Data in this exercise>
● ● ● ●

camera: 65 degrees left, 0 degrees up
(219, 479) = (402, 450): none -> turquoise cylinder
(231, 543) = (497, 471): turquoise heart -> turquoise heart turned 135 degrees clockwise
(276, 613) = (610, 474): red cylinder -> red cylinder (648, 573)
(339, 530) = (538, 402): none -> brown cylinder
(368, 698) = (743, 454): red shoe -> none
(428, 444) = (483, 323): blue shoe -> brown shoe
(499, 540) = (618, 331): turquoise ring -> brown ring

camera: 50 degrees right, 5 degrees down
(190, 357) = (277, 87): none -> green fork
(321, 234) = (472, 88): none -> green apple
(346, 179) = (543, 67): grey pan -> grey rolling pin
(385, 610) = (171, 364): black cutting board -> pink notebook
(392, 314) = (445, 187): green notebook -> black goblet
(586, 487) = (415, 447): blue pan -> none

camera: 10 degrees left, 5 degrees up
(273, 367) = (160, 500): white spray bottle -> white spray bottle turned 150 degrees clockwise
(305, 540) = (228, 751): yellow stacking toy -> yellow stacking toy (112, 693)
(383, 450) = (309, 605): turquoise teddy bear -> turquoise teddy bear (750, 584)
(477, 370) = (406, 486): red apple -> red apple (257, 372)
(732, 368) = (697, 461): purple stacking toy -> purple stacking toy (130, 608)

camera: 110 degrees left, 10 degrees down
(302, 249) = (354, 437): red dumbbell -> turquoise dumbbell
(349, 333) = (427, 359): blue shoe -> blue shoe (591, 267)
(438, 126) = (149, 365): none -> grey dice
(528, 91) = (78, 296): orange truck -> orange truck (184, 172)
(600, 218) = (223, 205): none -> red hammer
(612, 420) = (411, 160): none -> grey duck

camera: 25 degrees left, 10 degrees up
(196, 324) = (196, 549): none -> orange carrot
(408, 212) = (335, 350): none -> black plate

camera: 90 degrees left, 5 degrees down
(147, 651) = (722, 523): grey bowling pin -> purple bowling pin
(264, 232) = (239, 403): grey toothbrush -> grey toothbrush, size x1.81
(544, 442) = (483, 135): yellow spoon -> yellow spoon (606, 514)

● ● ● ●

What is needed> Copy out every line of the listing that contains the string "yellow".

Written solution>
(305, 540) = (228, 751): yellow stacking toy -> yellow stacking toy (112, 693)
(544, 442) = (483, 135): yellow spoon -> yellow spoon (606, 514)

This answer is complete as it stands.